> [Task instructions]
In the material below, which lines hold the word "truck"? Pick each one out.

> [Data section]
-- -- --

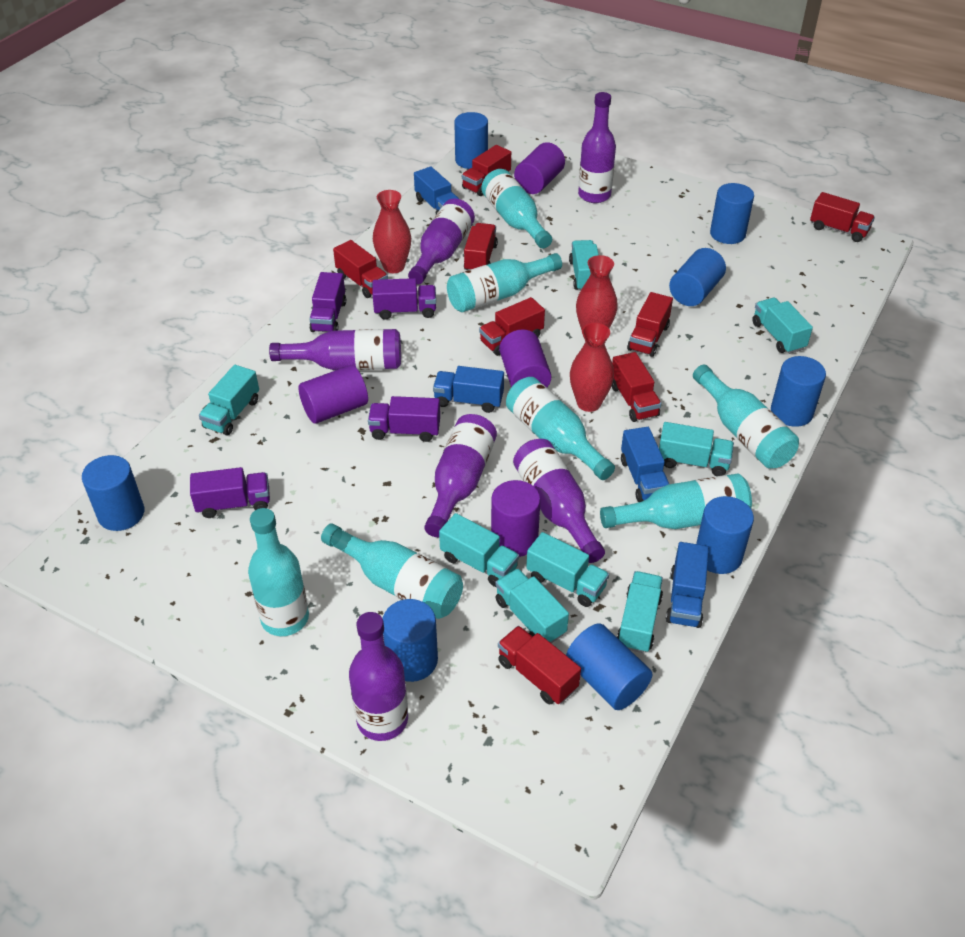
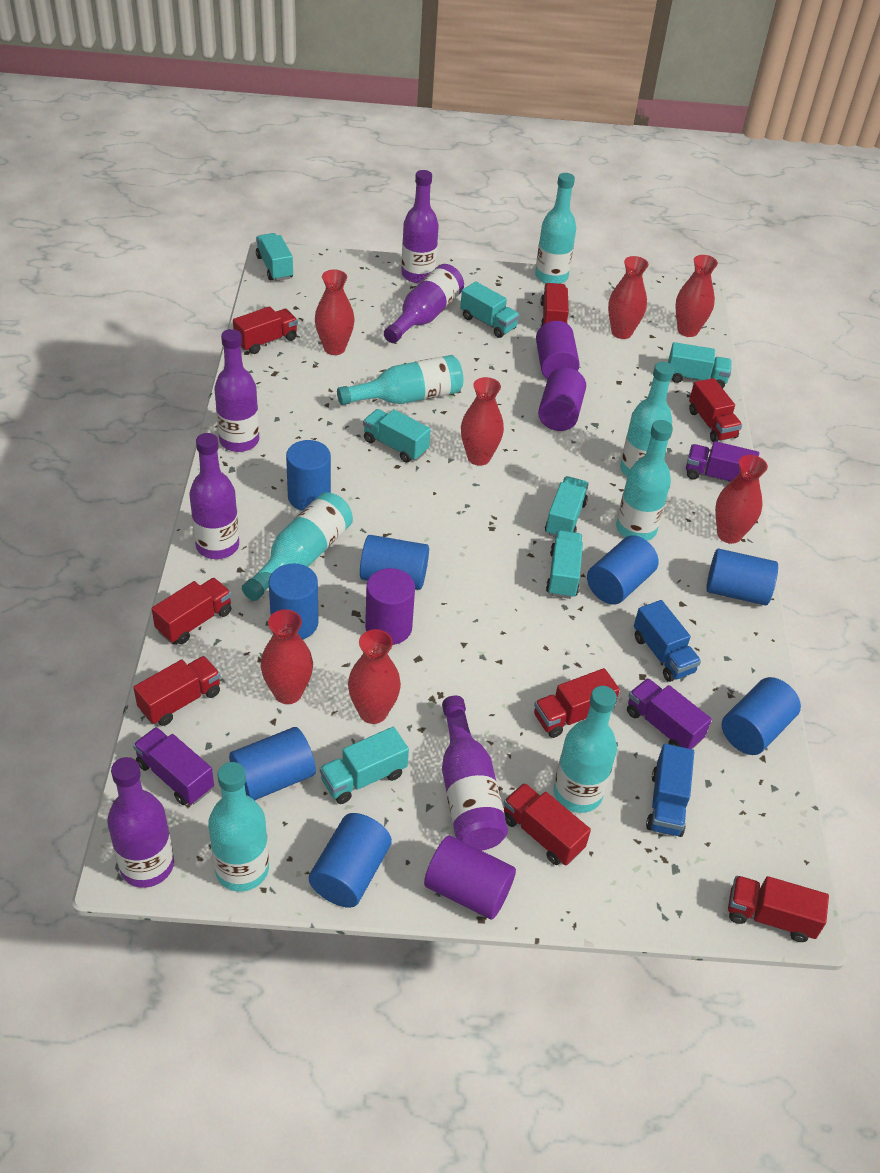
blue truck: 4 -> 2
purple truck: 4 -> 3
red vase: 3 -> 7
turquoise truck: 8 -> 7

-- -- --

> [Exercise response]
blue truck: 4 -> 2
purple truck: 4 -> 3
turquoise truck: 8 -> 7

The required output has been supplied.